▸ How to complete this task
Wherever a picture appears, skip it and retype the rest of the data exactly.
[Opening Record extracts section]
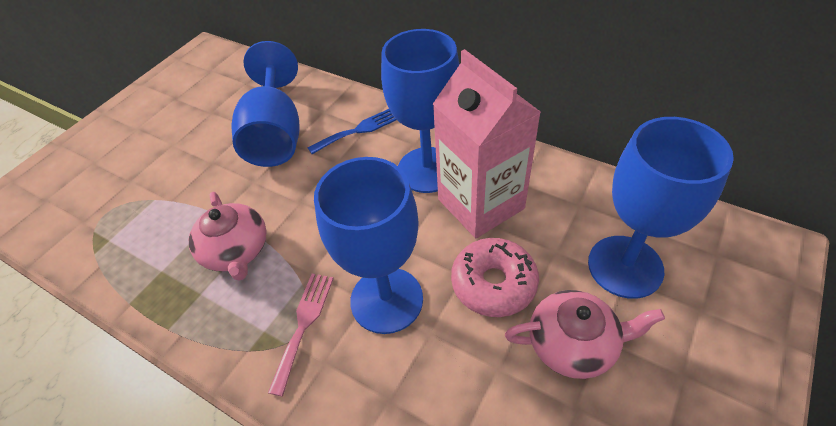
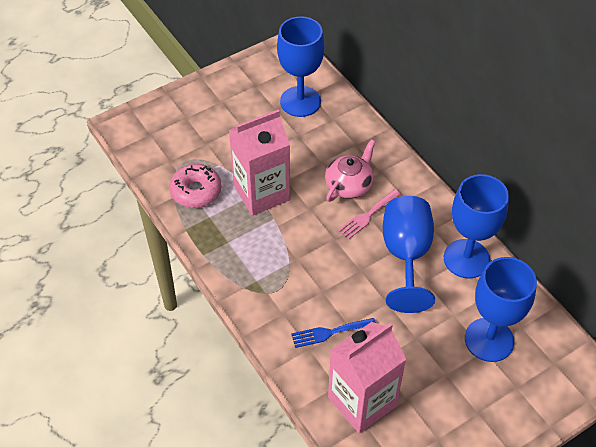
pink carton: 1 -> 2
pink teapot: 2 -> 1

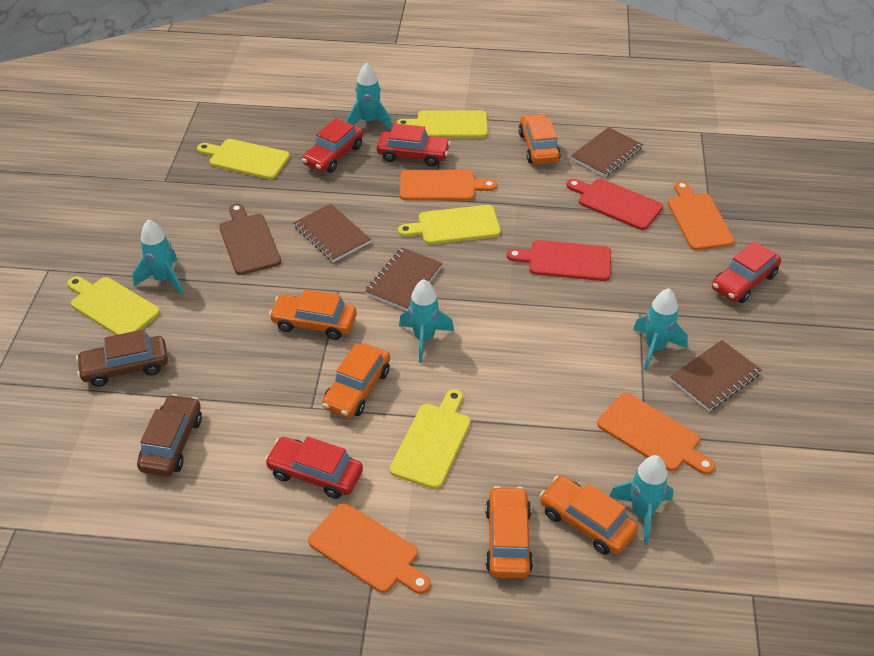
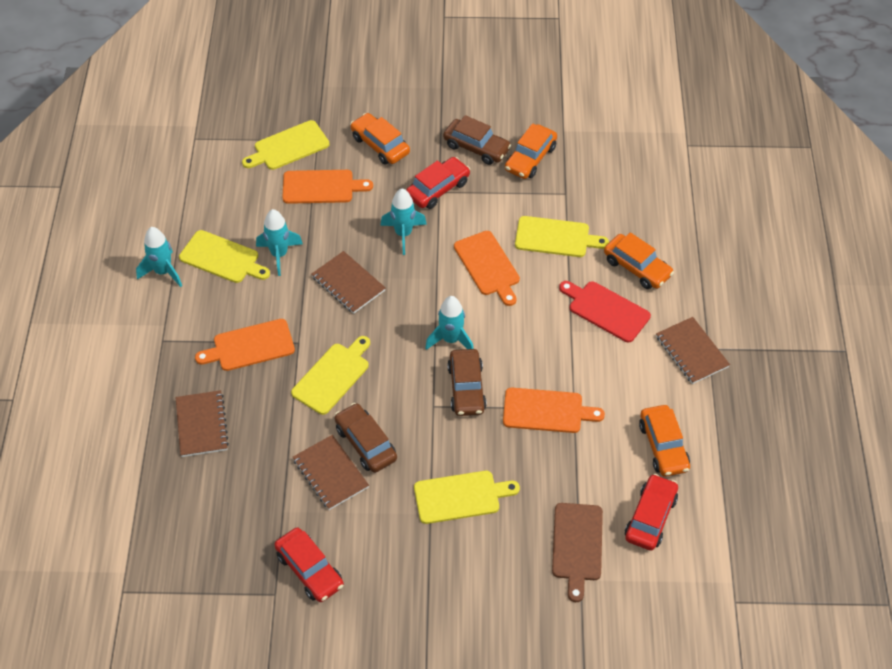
brown car: 2 -> 3
orange car: 5 -> 4
red car: 4 -> 3
red cutting board: 2 -> 1
turquoise rocket: 5 -> 4

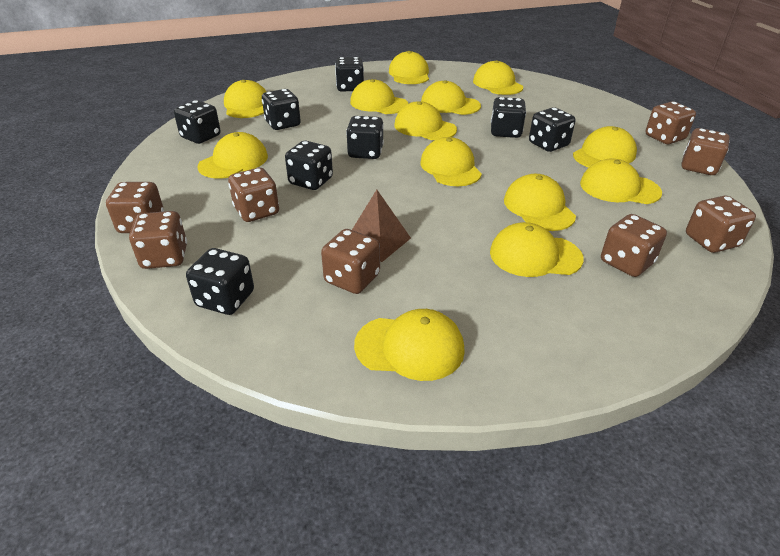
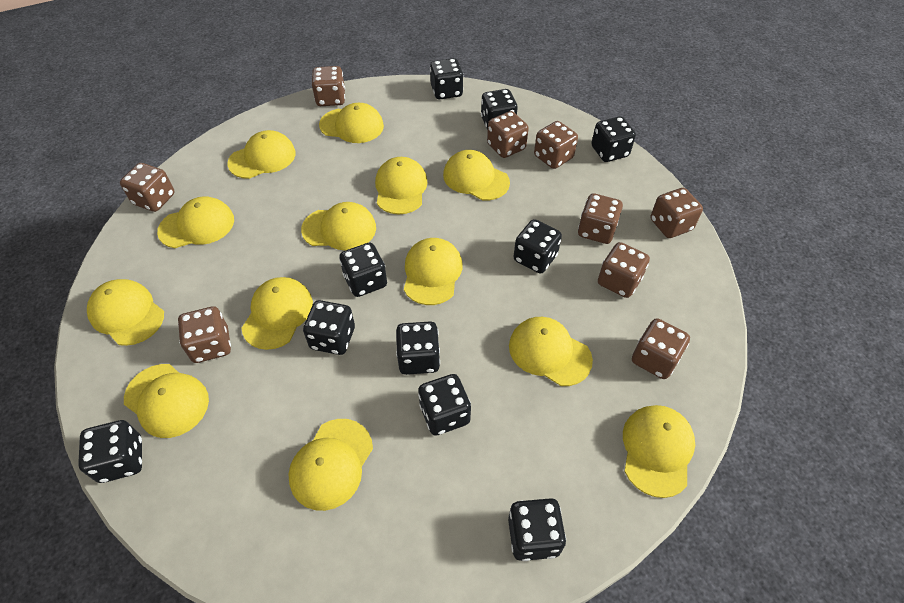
black dice: 8 -> 10
brown dice: 8 -> 9
brown pyramid: 1 -> 0

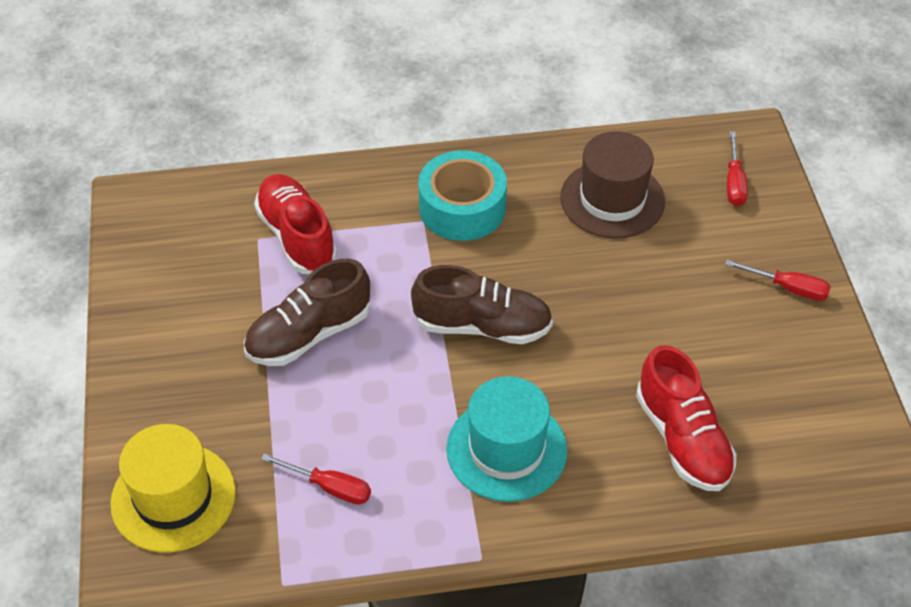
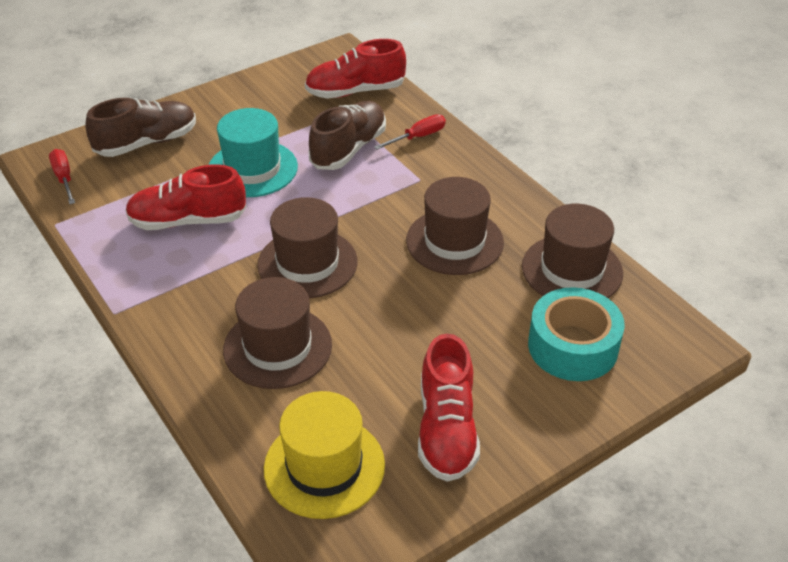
brown hat: 1 -> 4
red screwdriver: 3 -> 2
red shoe: 2 -> 3

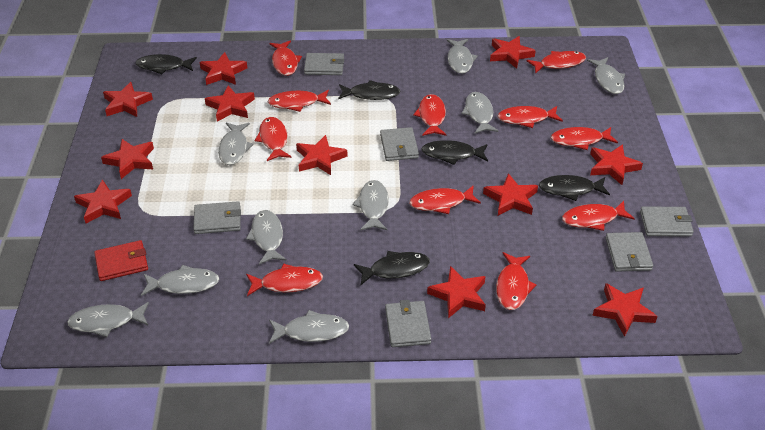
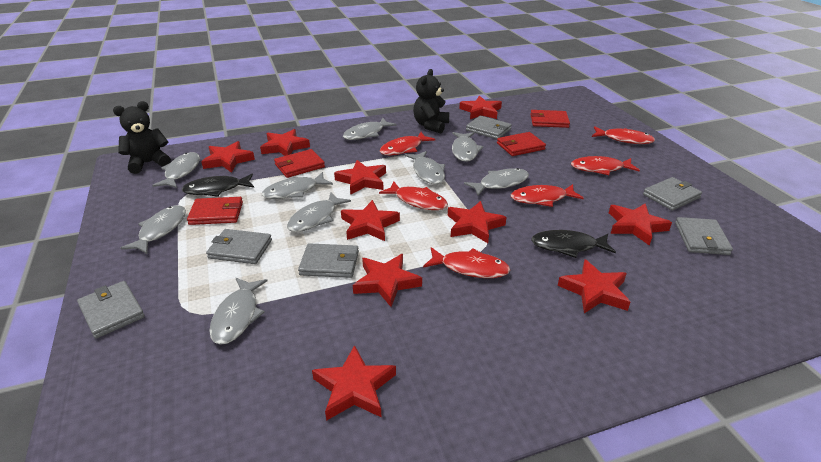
black fish: 5 -> 2
black teddy bear: 0 -> 2
red fish: 11 -> 6
red star: 11 -> 10
red wallet: 1 -> 4

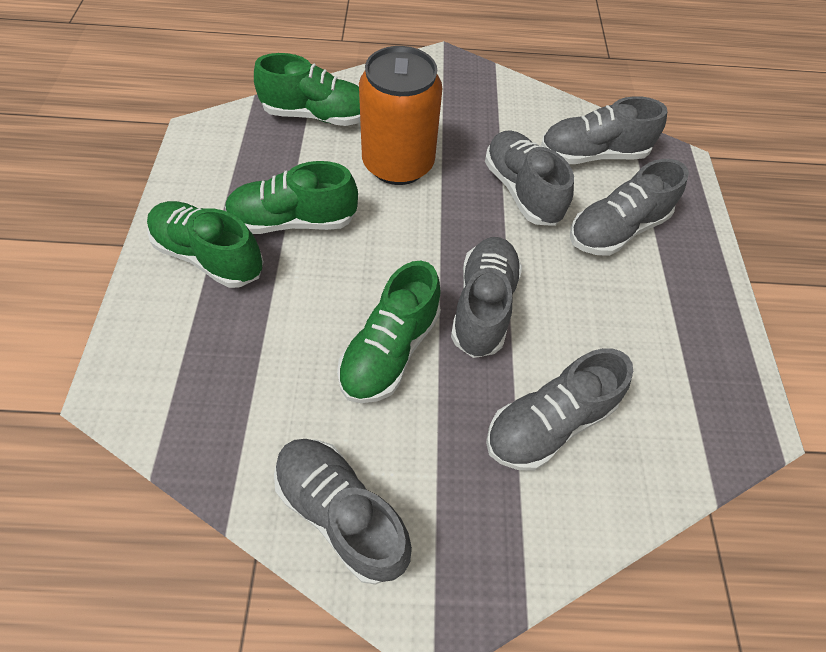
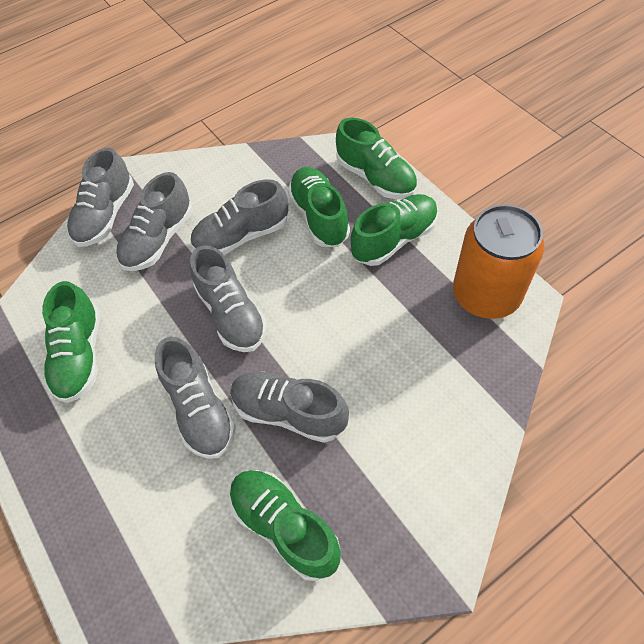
green shoe: 4 -> 5

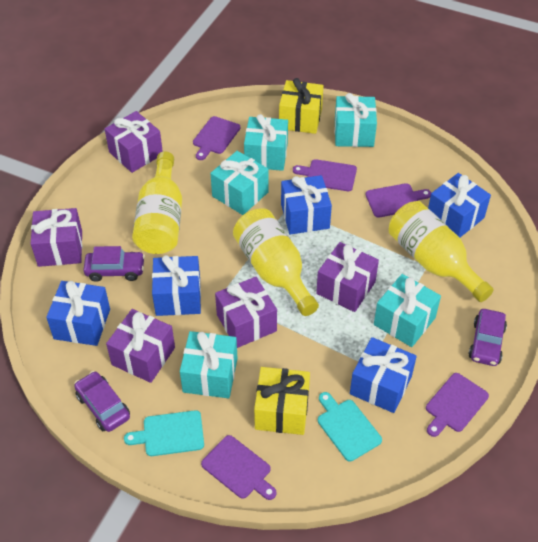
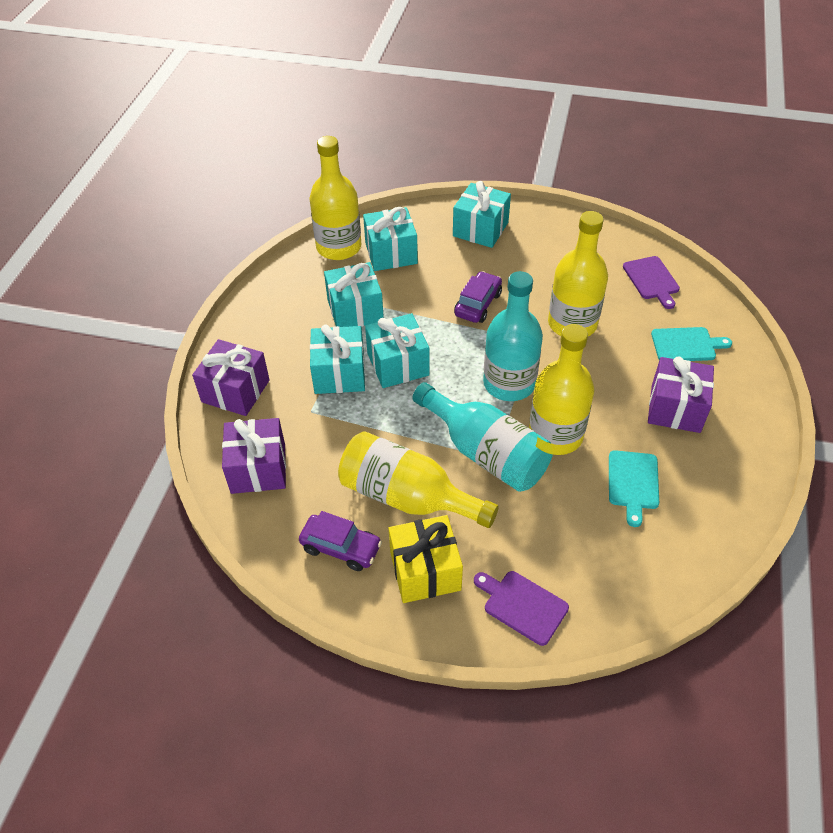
blue gift: 5 -> 0
purple car: 3 -> 2
purple cutting board: 5 -> 2
purple gift: 5 -> 3
turquoise bottle: 0 -> 2
yellow bottle: 3 -> 4
yellow gift: 2 -> 1

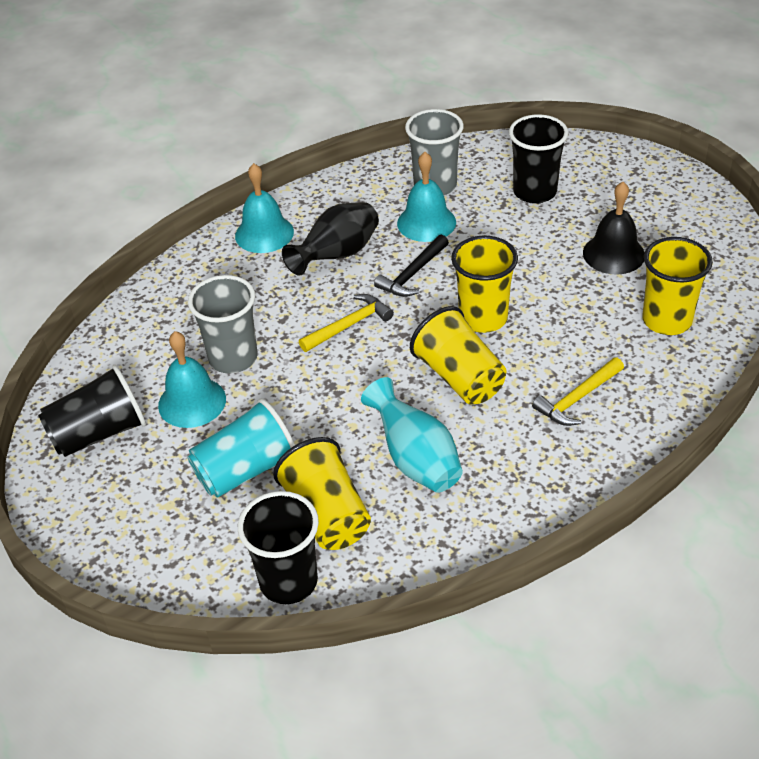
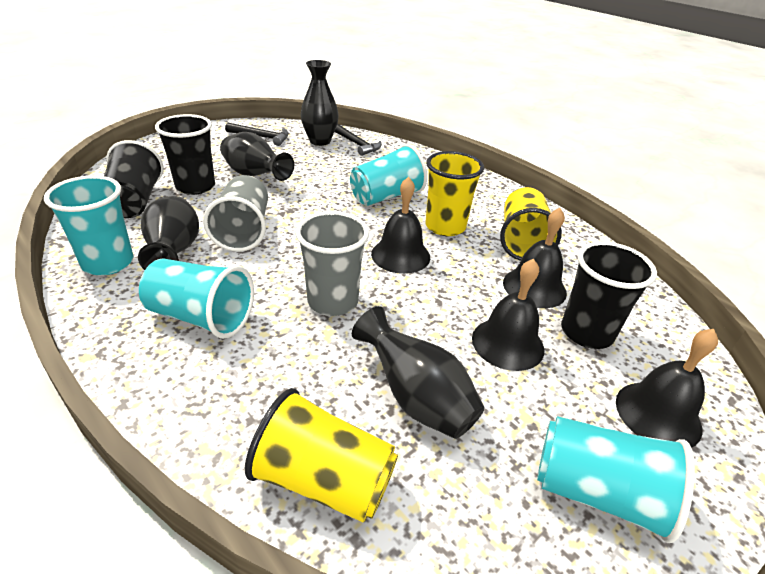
black bell: 1 -> 4
black hammer: 1 -> 2
black vase: 1 -> 4
turquoise bell: 3 -> 0
turquoise cup: 1 -> 4
turquoise vase: 1 -> 0
yellow cup: 4 -> 3
yellow hammer: 2 -> 0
[Closing Record extracts section]
▸ Result of this task
pink carton: 1 -> 2
pink teapot: 2 -> 1

brown car: 2 -> 3
orange car: 5 -> 4
red car: 4 -> 3
red cutting board: 2 -> 1
turquoise rocket: 5 -> 4

black dice: 8 -> 10
brown dice: 8 -> 9
brown pyramid: 1 -> 0

brown hat: 1 -> 4
red screwdriver: 3 -> 2
red shoe: 2 -> 3

black fish: 5 -> 2
black teddy bear: 0 -> 2
red fish: 11 -> 6
red star: 11 -> 10
red wallet: 1 -> 4

green shoe: 4 -> 5

blue gift: 5 -> 0
purple car: 3 -> 2
purple cutting board: 5 -> 2
purple gift: 5 -> 3
turquoise bottle: 0 -> 2
yellow bottle: 3 -> 4
yellow gift: 2 -> 1

black bell: 1 -> 4
black hammer: 1 -> 2
black vase: 1 -> 4
turquoise bell: 3 -> 0
turquoise cup: 1 -> 4
turquoise vase: 1 -> 0
yellow cup: 4 -> 3
yellow hammer: 2 -> 0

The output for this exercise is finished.